### Directions
Find every line in the listing that contains the string "grace" and copy each one. Matching is case-sensitive.

### Data excerpts

*****

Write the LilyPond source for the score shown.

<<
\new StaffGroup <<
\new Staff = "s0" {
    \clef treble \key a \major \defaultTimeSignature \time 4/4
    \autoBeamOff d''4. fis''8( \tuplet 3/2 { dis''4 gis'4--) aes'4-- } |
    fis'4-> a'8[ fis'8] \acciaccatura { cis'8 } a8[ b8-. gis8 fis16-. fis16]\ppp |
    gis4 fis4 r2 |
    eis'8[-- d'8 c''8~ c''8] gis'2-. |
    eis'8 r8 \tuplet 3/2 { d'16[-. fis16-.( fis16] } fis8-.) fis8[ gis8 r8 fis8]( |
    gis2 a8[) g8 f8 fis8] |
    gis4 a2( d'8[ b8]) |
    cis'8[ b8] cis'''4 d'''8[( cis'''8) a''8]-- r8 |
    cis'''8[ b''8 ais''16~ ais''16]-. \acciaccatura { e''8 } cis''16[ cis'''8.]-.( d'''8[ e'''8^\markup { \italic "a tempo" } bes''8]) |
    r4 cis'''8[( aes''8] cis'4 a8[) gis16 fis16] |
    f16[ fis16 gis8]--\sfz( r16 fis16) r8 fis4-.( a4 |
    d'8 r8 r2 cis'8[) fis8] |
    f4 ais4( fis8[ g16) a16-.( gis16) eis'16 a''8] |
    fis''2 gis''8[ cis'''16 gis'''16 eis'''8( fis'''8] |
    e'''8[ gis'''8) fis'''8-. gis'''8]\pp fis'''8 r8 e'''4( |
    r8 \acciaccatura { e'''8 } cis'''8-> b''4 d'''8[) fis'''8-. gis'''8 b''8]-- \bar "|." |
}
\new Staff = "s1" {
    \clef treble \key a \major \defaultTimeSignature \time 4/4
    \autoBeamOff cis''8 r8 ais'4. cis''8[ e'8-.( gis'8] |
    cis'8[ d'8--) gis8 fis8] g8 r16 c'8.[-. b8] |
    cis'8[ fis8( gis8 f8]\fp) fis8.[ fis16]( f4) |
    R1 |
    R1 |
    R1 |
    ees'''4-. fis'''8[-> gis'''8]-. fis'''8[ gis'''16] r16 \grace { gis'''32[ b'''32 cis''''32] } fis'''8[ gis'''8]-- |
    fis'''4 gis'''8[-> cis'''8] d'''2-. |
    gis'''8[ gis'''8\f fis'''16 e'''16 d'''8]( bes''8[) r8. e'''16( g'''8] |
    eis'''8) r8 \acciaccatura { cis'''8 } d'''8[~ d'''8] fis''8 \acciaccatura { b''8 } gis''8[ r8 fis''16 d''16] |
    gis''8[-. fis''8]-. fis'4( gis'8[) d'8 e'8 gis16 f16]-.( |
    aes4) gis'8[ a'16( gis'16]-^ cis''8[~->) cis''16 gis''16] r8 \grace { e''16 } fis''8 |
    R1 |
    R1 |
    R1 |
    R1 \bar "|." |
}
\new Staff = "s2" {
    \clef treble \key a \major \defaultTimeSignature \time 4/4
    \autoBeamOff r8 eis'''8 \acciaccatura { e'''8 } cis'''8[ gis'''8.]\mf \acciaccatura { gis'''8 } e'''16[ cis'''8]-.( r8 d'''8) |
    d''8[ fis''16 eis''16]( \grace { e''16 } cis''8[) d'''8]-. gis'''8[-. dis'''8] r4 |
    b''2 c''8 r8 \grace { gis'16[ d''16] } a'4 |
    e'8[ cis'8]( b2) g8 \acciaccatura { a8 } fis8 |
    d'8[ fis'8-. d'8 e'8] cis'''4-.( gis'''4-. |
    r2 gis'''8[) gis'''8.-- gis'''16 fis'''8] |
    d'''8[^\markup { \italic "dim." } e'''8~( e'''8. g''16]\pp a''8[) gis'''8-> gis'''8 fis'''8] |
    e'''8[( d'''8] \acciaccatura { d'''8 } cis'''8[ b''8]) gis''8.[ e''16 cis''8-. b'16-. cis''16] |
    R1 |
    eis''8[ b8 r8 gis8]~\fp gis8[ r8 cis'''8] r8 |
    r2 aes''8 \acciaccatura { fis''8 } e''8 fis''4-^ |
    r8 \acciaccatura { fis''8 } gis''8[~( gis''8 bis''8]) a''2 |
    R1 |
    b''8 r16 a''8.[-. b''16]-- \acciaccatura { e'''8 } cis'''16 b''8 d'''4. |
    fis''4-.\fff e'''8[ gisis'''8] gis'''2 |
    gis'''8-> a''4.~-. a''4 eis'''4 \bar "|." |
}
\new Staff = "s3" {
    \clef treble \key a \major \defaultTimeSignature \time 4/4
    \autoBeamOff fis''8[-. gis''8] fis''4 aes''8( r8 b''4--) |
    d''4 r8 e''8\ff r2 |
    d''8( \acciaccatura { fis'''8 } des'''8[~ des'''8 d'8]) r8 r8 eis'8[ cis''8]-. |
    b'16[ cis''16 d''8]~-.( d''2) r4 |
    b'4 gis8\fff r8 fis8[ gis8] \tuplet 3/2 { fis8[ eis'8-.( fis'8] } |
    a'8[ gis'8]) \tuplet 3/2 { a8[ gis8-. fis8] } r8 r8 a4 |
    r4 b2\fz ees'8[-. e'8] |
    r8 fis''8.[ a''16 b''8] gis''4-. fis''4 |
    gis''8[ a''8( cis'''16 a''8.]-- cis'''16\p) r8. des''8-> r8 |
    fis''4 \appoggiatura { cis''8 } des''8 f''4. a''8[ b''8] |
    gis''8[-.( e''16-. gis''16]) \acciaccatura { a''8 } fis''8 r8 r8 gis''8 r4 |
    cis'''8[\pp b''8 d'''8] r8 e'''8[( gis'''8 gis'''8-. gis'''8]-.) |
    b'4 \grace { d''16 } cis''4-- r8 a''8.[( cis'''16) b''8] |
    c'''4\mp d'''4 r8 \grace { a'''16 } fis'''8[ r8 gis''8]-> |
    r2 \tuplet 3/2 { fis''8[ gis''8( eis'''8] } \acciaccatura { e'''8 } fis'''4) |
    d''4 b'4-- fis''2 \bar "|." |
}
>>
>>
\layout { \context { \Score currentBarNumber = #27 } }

*****

### Reply
    ees'''4-. fis'''8[-> gis'''8]-. fis'''8[ gis'''16] r16 \grace { gis'''32[ b'''32 cis''''32] } fis'''8[ gis'''8]-- |
    aes4) gis'8[ a'16( gis'16]-^ cis''8[~->) cis''16 gis''16] r8 \grace { e''16 } fis''8 |
    d''8[ fis''16 eis''16]( \grace { e''16 } cis''8[) d'''8]-. gis'''8[-. dis'''8] r4 |
    b''2 c''8 r8 \grace { gis'16[ d''16] } a'4 |
    b'4 \grace { d''16 } cis''4-- r8 a''8.[( cis'''16) b''8] |
    c'''4\mp d'''4 r8 \grace { a'''16 } fis'''8[ r8 gis''8]-> |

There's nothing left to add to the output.